▸ EXERCISE DESCRIPTION
Copying task for the records below: reproduce each one exactly and drop the pictures.

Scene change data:

┄┄┄┄┄┄┄┄┄┄┄┄┄┄┄┄┄┄┄┄

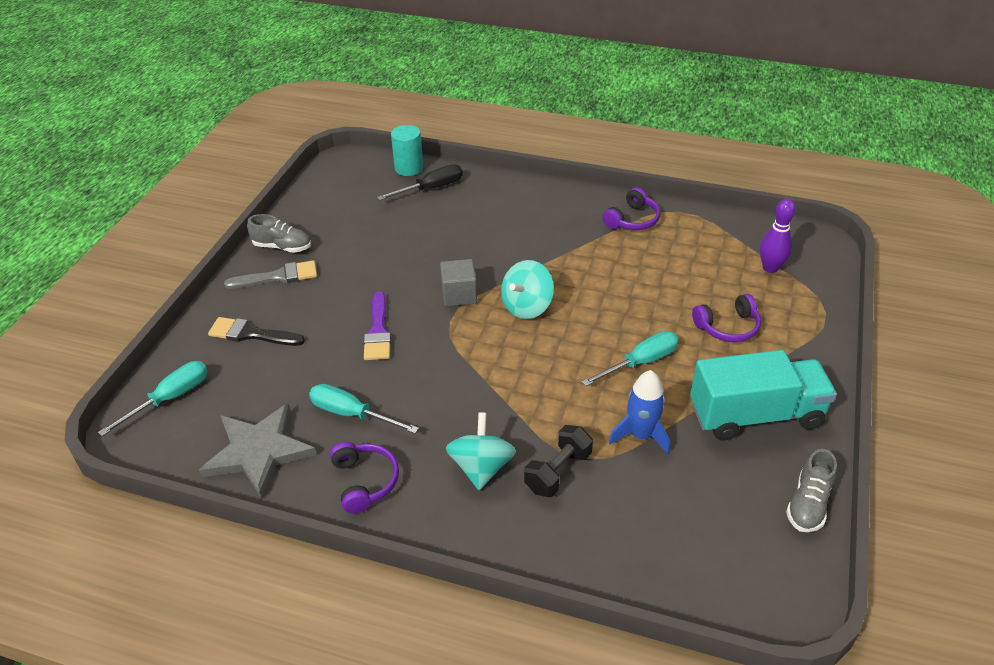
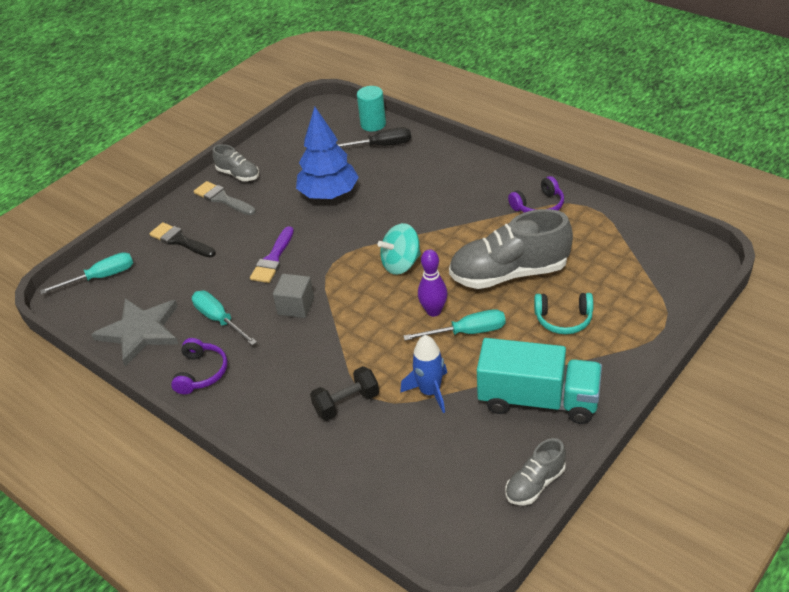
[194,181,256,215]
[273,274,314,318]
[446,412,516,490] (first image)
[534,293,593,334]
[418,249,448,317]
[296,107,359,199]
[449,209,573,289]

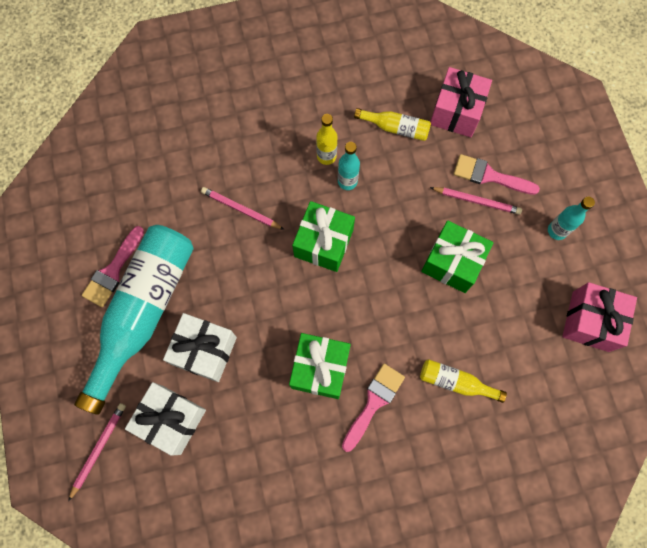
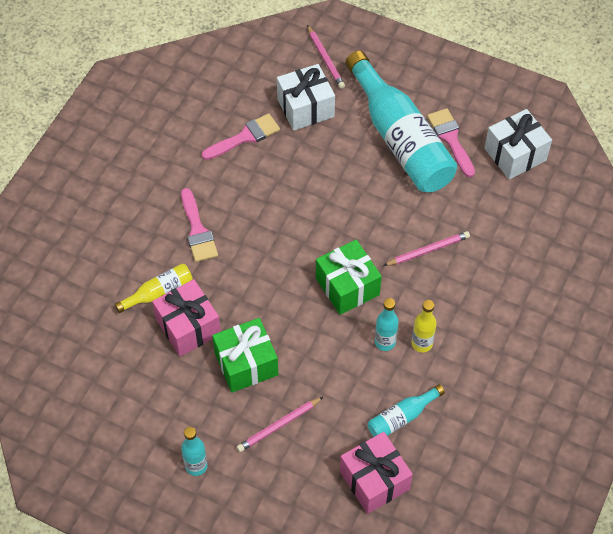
[484,109,552,179]
[289,333,351,399] (first image)
[368,384,445,437]
[201,113,280,160]
[152,279,221,356]

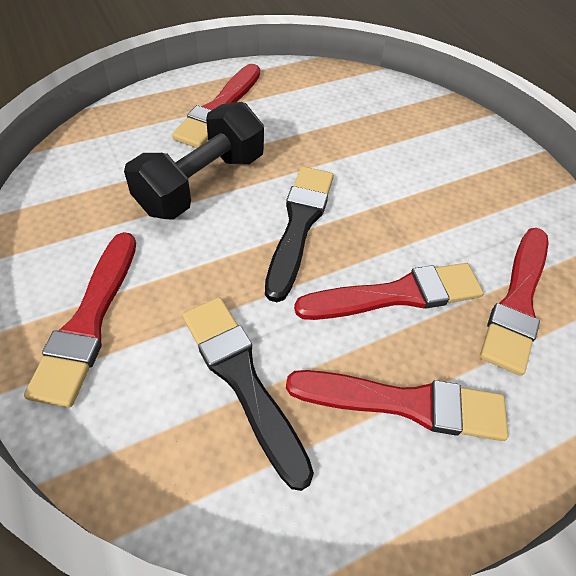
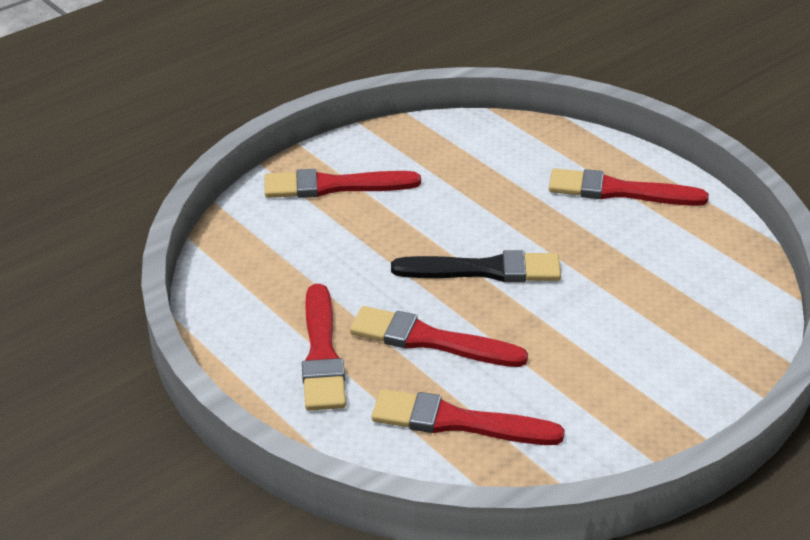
[124,102,264,220] (first image)
[182,297,314,491] (first image)
[350,306,528,367]

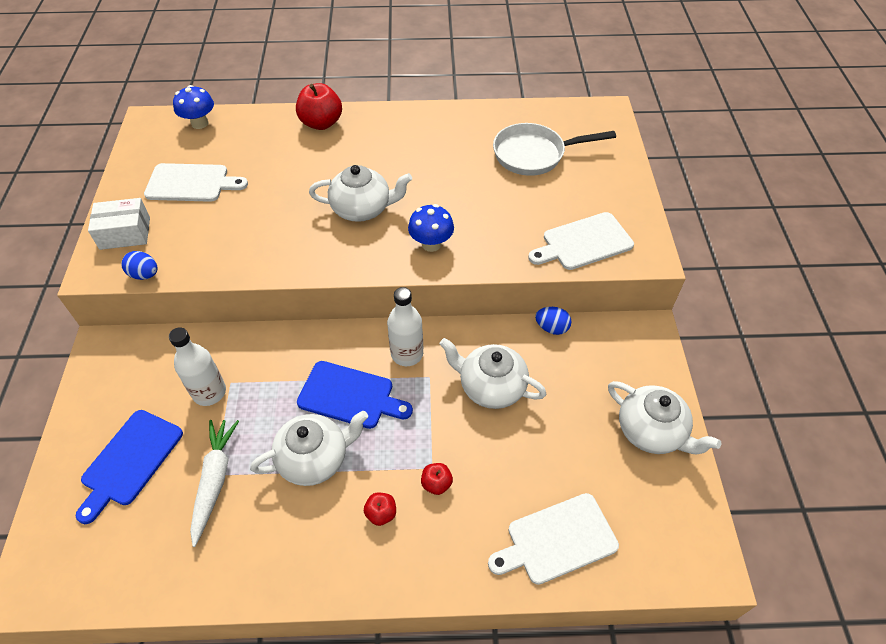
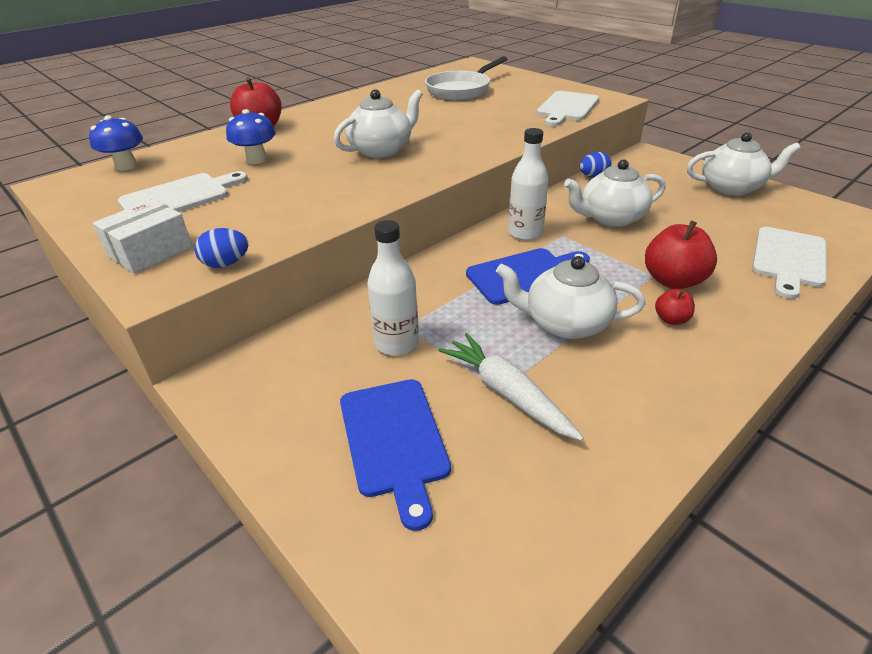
[496,256,646,339]
[226,109,276,164]
[645,221,717,289]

┄┄┄┄┄┄┄┄┄┄┄┄┄┄┄┄┄┄┄┄

▸ ANSWER AREA
[194,181,256,215]
[273,274,314,318]
[446,412,516,490] (first image)
[534,293,593,334]
[418,249,448,317]
[296,107,359,199]
[449,209,573,289]

[484,109,552,179]
[289,333,351,399] (first image)
[368,384,445,437]
[201,113,280,160]
[152,279,221,356]

[124,102,264,220] (first image)
[182,297,314,491] (first image)
[350,306,528,367]

[496,256,646,339]
[226,109,276,164]
[645,221,717,289]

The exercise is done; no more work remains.